> Your assignment: Your task is to restate word for word the line containing "C4: 100nF (GND, N4) -> none" and each line that follows it in the listing, and only those.

##############################

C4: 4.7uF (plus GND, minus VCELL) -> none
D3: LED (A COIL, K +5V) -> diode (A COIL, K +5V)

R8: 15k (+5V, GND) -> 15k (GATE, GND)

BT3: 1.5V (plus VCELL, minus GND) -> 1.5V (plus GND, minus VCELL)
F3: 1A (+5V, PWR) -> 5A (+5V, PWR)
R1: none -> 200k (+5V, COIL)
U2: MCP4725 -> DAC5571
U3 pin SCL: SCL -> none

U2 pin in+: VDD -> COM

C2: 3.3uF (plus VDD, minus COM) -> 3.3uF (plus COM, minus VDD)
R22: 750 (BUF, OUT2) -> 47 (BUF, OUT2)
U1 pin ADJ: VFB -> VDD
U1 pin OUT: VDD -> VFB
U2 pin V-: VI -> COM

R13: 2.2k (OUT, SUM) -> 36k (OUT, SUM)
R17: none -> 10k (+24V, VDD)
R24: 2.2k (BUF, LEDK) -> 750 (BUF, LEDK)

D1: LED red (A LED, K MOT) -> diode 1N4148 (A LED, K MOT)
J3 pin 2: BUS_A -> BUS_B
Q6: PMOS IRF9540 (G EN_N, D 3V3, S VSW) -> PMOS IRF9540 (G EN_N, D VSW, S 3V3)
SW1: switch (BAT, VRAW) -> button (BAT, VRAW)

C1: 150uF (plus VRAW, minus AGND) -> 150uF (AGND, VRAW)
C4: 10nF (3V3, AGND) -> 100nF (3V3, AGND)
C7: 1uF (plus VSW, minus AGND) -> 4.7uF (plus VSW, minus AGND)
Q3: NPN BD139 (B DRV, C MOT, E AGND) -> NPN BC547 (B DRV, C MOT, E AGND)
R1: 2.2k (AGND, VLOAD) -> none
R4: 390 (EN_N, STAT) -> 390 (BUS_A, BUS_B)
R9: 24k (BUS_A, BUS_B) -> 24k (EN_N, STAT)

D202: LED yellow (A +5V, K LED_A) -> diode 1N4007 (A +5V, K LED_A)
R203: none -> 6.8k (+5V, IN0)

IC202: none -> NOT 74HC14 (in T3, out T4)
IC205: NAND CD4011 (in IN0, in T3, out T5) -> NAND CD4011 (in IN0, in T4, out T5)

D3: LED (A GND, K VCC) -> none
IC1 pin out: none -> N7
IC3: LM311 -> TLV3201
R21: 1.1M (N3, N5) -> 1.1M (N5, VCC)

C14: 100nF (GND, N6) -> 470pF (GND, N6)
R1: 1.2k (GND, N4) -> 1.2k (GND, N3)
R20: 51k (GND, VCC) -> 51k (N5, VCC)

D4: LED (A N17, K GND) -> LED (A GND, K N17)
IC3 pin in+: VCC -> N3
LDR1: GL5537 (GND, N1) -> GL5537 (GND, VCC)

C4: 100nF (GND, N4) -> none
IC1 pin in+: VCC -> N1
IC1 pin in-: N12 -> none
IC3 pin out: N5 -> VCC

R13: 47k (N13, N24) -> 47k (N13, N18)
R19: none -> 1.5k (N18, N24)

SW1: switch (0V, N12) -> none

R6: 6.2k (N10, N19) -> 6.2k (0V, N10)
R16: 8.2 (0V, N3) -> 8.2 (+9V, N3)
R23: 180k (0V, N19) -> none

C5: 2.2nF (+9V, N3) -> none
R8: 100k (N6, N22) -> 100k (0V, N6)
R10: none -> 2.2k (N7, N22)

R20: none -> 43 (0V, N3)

##############################

> Answer section:
C4: 100nF (GND, N4) -> none
IC1 pin in+: VCC -> N1
IC1 pin in-: N12 -> none
IC3 pin out: N5 -> VCC

R13: 47k (N13, N24) -> 47k (N13, N18)
R19: none -> 1.5k (N18, N24)

SW1: switch (0V, N12) -> none

R6: 6.2k (N10, N19) -> 6.2k (0V, N10)
R16: 8.2 (0V, N3) -> 8.2 (+9V, N3)
R23: 180k (0V, N19) -> none

C5: 2.2nF (+9V, N3) -> none
R8: 100k (N6, N22) -> 100k (0V, N6)
R10: none -> 2.2k (N7, N22)

R20: none -> 43 (0V, N3)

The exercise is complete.